Set down exactly the lines running from the line with "green pentagon: (98, 178) -> (63, 163), moved" to the end of the listing below, both ends included.

§ DATA
━━━━━━━━━━
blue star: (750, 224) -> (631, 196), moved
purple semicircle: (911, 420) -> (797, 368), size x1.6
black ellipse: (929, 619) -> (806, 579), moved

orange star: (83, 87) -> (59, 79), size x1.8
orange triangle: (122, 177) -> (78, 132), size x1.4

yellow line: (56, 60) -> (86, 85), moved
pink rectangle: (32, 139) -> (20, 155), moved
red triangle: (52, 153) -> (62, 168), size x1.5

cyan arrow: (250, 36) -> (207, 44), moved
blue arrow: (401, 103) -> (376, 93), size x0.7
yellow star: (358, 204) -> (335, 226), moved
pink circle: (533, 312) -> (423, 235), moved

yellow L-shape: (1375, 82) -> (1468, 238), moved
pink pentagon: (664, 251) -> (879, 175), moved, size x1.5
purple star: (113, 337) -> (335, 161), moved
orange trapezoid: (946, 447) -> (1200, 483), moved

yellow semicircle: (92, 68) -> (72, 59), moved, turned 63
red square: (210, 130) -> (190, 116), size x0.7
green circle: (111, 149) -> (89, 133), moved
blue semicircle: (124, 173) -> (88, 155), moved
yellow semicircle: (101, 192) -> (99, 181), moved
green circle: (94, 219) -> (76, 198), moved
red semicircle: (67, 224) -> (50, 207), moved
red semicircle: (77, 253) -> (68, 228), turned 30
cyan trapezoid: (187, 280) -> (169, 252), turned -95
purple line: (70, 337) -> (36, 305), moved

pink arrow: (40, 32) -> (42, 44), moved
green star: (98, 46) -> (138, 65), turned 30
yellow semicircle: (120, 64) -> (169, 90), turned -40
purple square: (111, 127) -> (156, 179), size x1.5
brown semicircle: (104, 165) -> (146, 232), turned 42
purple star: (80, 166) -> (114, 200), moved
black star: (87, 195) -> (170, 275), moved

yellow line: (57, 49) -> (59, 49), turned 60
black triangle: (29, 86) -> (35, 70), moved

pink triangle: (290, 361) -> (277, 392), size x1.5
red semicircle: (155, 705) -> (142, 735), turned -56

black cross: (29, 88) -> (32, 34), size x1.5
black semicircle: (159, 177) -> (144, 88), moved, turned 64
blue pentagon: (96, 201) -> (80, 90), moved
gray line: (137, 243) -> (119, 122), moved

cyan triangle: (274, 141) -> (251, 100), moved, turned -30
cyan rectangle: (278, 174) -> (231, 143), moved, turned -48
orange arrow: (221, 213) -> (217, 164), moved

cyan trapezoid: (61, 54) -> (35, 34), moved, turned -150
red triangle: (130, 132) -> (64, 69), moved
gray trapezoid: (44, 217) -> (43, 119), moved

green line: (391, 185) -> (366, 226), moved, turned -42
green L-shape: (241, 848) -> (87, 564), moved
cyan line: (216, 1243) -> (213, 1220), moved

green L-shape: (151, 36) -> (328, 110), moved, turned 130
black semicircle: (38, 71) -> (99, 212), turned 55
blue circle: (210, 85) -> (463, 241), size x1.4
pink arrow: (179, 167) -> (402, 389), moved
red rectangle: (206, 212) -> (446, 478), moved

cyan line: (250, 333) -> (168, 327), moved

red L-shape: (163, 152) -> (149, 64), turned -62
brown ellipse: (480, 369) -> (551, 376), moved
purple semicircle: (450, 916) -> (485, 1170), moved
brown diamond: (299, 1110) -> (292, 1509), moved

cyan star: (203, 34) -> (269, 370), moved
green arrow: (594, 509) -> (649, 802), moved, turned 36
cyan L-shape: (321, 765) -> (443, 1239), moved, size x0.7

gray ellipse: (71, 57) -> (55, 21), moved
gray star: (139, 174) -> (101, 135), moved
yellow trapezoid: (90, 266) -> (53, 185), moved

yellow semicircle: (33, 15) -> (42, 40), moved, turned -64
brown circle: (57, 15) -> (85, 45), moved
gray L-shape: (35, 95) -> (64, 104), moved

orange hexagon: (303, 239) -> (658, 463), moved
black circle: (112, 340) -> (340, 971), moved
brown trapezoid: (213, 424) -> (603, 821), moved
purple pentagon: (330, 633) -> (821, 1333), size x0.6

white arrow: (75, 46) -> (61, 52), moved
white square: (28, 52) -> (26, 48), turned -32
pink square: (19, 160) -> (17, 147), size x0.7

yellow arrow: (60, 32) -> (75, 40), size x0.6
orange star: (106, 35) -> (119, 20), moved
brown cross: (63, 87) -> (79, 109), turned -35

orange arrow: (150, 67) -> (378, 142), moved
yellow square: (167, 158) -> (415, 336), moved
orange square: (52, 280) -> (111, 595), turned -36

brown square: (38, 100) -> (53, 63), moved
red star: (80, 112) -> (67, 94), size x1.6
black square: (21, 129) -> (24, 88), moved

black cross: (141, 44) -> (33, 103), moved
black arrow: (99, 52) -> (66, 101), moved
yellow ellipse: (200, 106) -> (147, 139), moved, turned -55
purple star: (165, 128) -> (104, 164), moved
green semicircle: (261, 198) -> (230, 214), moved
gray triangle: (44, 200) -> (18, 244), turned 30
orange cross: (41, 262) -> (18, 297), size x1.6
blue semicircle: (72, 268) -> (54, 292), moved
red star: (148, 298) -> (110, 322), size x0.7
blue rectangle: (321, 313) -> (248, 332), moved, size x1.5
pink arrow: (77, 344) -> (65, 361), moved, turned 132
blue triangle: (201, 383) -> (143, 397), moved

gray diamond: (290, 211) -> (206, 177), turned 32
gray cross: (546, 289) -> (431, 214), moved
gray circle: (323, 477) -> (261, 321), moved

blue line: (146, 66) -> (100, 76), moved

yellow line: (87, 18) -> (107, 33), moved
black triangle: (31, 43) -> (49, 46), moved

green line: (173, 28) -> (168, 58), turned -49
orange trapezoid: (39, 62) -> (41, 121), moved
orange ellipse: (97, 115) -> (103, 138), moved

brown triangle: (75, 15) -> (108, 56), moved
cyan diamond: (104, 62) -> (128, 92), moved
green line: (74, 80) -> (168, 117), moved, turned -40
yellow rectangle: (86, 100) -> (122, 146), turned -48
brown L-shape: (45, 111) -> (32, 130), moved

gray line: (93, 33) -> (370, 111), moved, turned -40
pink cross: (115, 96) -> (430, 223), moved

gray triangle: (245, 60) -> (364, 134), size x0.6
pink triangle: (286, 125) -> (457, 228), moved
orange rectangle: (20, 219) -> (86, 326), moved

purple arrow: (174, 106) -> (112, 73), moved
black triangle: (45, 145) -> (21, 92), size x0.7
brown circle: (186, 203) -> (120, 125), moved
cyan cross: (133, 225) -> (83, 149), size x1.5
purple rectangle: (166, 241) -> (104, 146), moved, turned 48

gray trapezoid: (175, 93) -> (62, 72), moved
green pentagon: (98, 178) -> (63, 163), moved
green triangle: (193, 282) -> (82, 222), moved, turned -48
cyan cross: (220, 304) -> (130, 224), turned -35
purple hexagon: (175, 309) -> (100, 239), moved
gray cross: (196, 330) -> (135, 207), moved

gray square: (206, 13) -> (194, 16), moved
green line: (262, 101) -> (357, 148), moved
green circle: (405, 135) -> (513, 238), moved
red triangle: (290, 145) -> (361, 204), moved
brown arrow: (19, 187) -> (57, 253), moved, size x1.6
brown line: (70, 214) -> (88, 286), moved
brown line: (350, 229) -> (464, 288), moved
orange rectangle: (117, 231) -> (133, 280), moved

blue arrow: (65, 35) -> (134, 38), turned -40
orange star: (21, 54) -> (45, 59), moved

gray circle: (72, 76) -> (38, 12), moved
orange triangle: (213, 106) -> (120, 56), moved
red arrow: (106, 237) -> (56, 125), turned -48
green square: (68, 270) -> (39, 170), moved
━━━━━━━━━━
§ REPLY
green pentagon: (98, 178) -> (63, 163), moved
green triangle: (193, 282) -> (82, 222), moved, turned -48
cyan cross: (220, 304) -> (130, 224), turned -35
purple hexagon: (175, 309) -> (100, 239), moved
gray cross: (196, 330) -> (135, 207), moved

gray square: (206, 13) -> (194, 16), moved
green line: (262, 101) -> (357, 148), moved
green circle: (405, 135) -> (513, 238), moved
red triangle: (290, 145) -> (361, 204), moved
brown arrow: (19, 187) -> (57, 253), moved, size x1.6
brown line: (70, 214) -> (88, 286), moved
brown line: (350, 229) -> (464, 288), moved
orange rectangle: (117, 231) -> (133, 280), moved

blue arrow: (65, 35) -> (134, 38), turned -40
orange star: (21, 54) -> (45, 59), moved

gray circle: (72, 76) -> (38, 12), moved
orange triangle: (213, 106) -> (120, 56), moved
red arrow: (106, 237) -> (56, 125), turned -48
green square: (68, 270) -> (39, 170), moved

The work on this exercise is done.